YOUR TASK →
Write out the data below exactly, beginning with the first line and ending once the line that has "ENC1 pin CLK: TX -> 7" is written.

Segment Open

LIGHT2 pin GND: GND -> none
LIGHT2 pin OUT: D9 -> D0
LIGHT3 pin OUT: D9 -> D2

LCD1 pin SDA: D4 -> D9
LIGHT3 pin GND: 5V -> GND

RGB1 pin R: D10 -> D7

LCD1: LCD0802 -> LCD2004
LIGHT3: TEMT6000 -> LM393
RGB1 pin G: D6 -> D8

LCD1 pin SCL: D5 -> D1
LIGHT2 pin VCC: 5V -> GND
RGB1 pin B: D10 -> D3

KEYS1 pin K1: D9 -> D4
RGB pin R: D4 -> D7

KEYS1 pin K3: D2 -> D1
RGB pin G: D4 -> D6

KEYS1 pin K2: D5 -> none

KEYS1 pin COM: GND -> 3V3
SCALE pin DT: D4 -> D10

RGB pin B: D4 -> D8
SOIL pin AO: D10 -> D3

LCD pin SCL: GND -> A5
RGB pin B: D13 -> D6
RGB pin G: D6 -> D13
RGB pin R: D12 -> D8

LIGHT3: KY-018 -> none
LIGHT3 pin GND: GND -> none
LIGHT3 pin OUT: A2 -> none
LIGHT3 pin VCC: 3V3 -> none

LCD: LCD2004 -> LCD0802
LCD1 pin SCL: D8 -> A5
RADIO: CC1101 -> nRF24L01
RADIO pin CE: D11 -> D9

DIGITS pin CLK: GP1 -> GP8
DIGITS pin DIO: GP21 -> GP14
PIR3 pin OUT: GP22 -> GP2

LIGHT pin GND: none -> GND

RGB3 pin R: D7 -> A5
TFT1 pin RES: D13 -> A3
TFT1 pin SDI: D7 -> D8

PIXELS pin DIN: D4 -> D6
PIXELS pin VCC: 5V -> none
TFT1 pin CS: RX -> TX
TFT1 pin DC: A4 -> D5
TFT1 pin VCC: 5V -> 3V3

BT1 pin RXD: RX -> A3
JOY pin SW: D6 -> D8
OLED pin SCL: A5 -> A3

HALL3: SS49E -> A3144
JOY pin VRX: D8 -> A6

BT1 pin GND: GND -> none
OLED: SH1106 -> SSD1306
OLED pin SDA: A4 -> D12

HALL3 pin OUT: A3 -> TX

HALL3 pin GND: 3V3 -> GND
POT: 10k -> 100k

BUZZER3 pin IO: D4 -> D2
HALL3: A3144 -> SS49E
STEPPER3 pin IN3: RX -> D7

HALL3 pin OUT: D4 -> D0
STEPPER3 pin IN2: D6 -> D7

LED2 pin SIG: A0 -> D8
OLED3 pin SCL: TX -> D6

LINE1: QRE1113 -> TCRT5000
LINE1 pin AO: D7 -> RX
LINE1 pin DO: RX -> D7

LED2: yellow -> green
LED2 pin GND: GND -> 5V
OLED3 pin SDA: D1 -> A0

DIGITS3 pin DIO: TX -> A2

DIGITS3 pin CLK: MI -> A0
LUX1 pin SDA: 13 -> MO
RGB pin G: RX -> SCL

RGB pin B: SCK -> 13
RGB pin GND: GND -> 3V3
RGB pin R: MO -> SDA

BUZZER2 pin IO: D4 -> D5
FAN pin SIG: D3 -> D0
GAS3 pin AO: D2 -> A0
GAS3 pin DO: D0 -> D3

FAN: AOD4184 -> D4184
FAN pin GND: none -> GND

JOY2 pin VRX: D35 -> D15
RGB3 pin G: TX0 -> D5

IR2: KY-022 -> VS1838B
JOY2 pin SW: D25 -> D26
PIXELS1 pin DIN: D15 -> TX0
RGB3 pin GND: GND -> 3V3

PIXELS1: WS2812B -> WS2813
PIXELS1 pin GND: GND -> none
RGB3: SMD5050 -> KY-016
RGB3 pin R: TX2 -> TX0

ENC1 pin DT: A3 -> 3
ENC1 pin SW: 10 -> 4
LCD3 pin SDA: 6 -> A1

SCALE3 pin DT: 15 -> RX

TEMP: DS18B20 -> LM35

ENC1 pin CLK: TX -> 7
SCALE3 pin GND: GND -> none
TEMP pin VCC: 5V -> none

Segment Closed

SOLUTION FOR THIS PROBLEM →
LIGHT2 pin GND: GND -> none
LIGHT2 pin OUT: D9 -> D0
LIGHT3 pin OUT: D9 -> D2

LCD1 pin SDA: D4 -> D9
LIGHT3 pin GND: 5V -> GND

RGB1 pin R: D10 -> D7

LCD1: LCD0802 -> LCD2004
LIGHT3: TEMT6000 -> LM393
RGB1 pin G: D6 -> D8

LCD1 pin SCL: D5 -> D1
LIGHT2 pin VCC: 5V -> GND
RGB1 pin B: D10 -> D3

KEYS1 pin K1: D9 -> D4
RGB pin R: D4 -> D7

KEYS1 pin K3: D2 -> D1
RGB pin G: D4 -> D6

KEYS1 pin K2: D5 -> none

KEYS1 pin COM: GND -> 3V3
SCALE pin DT: D4 -> D10

RGB pin B: D4 -> D8
SOIL pin AO: D10 -> D3

LCD pin SCL: GND -> A5
RGB pin B: D13 -> D6
RGB pin G: D6 -> D13
RGB pin R: D12 -> D8

LIGHT3: KY-018 -> none
LIGHT3 pin GND: GND -> none
LIGHT3 pin OUT: A2 -> none
LIGHT3 pin VCC: 3V3 -> none

LCD: LCD2004 -> LCD0802
LCD1 pin SCL: D8 -> A5
RADIO: CC1101 -> nRF24L01
RADIO pin CE: D11 -> D9

DIGITS pin CLK: GP1 -> GP8
DIGITS pin DIO: GP21 -> GP14
PIR3 pin OUT: GP22 -> GP2

LIGHT pin GND: none -> GND

RGB3 pin R: D7 -> A5
TFT1 pin RES: D13 -> A3
TFT1 pin SDI: D7 -> D8

PIXELS pin DIN: D4 -> D6
PIXELS pin VCC: 5V -> none
TFT1 pin CS: RX -> TX
TFT1 pin DC: A4 -> D5
TFT1 pin VCC: 5V -> 3V3

BT1 pin RXD: RX -> A3
JOY pin SW: D6 -> D8
OLED pin SCL: A5 -> A3

HALL3: SS49E -> A3144
JOY pin VRX: D8 -> A6

BT1 pin GND: GND -> none
OLED: SH1106 -> SSD1306
OLED pin SDA: A4 -> D12

HALL3 pin OUT: A3 -> TX

HALL3 pin GND: 3V3 -> GND
POT: 10k -> 100k

BUZZER3 pin IO: D4 -> D2
HALL3: A3144 -> SS49E
STEPPER3 pin IN3: RX -> D7

HALL3 pin OUT: D4 -> D0
STEPPER3 pin IN2: D6 -> D7

LED2 pin SIG: A0 -> D8
OLED3 pin SCL: TX -> D6

LINE1: QRE1113 -> TCRT5000
LINE1 pin AO: D7 -> RX
LINE1 pin DO: RX -> D7

LED2: yellow -> green
LED2 pin GND: GND -> 5V
OLED3 pin SDA: D1 -> A0

DIGITS3 pin DIO: TX -> A2

DIGITS3 pin CLK: MI -> A0
LUX1 pin SDA: 13 -> MO
RGB pin G: RX -> SCL

RGB pin B: SCK -> 13
RGB pin GND: GND -> 3V3
RGB pin R: MO -> SDA

BUZZER2 pin IO: D4 -> D5
FAN pin SIG: D3 -> D0
GAS3 pin AO: D2 -> A0
GAS3 pin DO: D0 -> D3

FAN: AOD4184 -> D4184
FAN pin GND: none -> GND

JOY2 pin VRX: D35 -> D15
RGB3 pin G: TX0 -> D5

IR2: KY-022 -> VS1838B
JOY2 pin SW: D25 -> D26
PIXELS1 pin DIN: D15 -> TX0
RGB3 pin GND: GND -> 3V3

PIXELS1: WS2812B -> WS2813
PIXELS1 pin GND: GND -> none
RGB3: SMD5050 -> KY-016
RGB3 pin R: TX2 -> TX0

ENC1 pin DT: A3 -> 3
ENC1 pin SW: 10 -> 4
LCD3 pin SDA: 6 -> A1

SCALE3 pin DT: 15 -> RX

TEMP: DS18B20 -> LM35

ENC1 pin CLK: TX -> 7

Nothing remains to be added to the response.